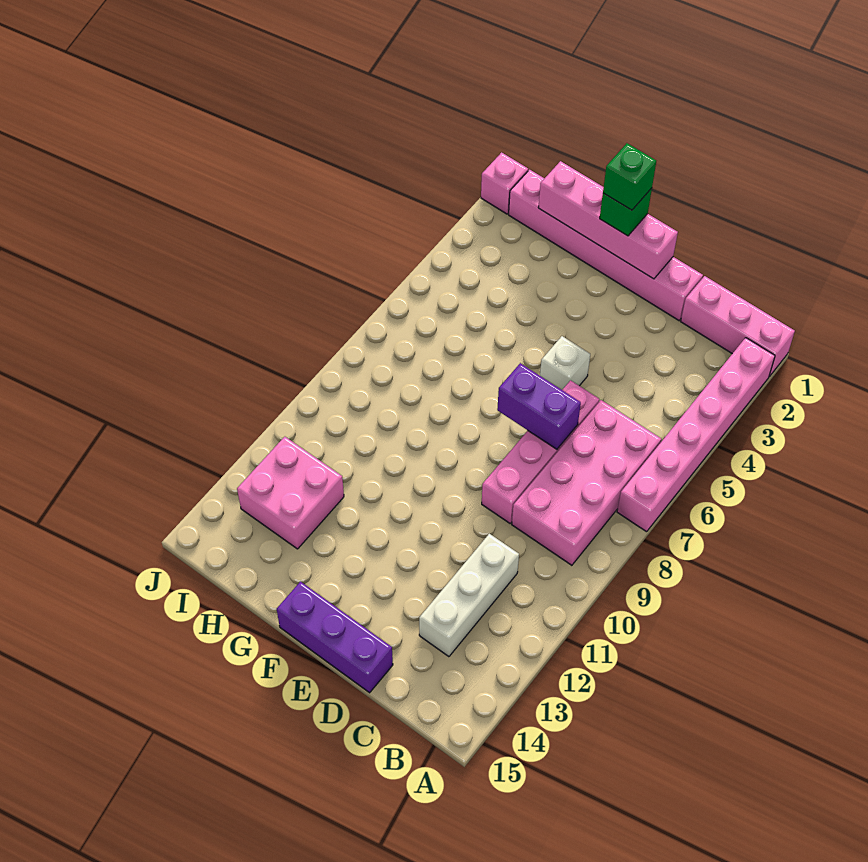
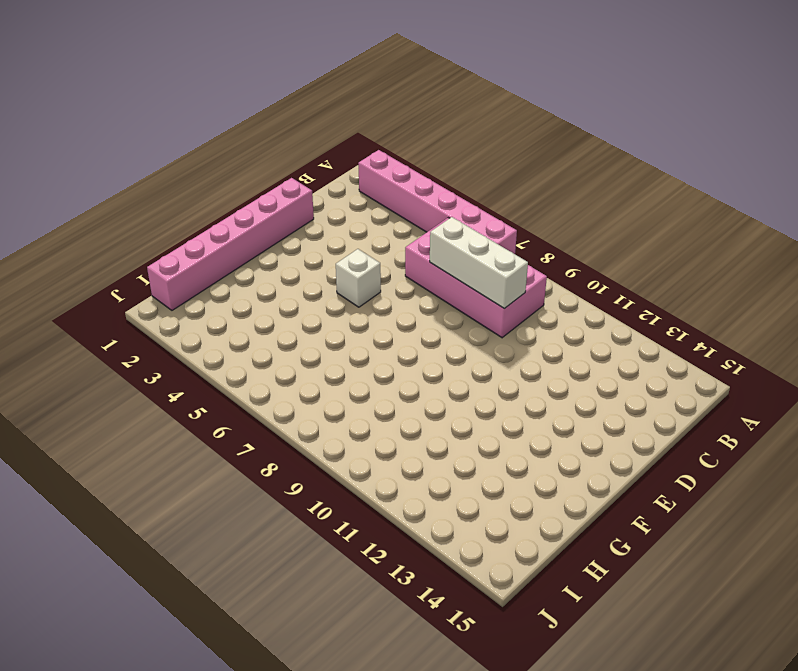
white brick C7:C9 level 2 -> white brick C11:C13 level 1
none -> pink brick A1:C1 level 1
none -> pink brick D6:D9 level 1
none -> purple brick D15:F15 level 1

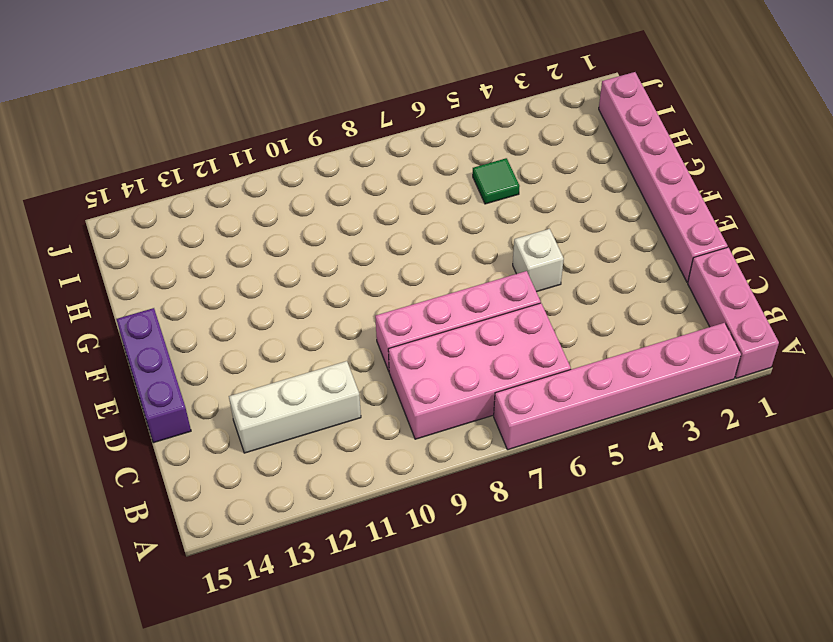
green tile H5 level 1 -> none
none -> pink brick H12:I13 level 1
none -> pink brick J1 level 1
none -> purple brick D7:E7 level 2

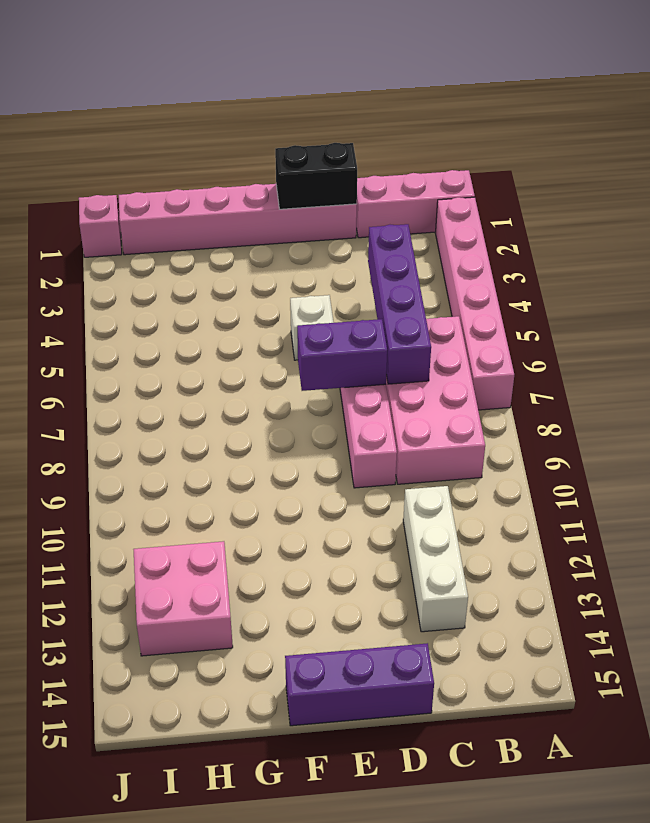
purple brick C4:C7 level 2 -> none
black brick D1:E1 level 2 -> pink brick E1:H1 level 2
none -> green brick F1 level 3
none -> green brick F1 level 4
● ● ● ●
▶ PROBLEM DESCRIPTION
Please give an exact printout of all the records, pictures aside.

▶ WRITTEN RESPONSE
white brick C7:C9 level 2 -> white brick C11:C13 level 1
none -> pink brick A1:C1 level 1
none -> pink brick D6:D9 level 1
none -> purple brick D15:F15 level 1

green tile H5 level 1 -> none
none -> pink brick H12:I13 level 1
none -> pink brick J1 level 1
none -> purple brick D7:E7 level 2

purple brick C4:C7 level 2 -> none
black brick D1:E1 level 2 -> pink brick E1:H1 level 2
none -> green brick F1 level 3
none -> green brick F1 level 4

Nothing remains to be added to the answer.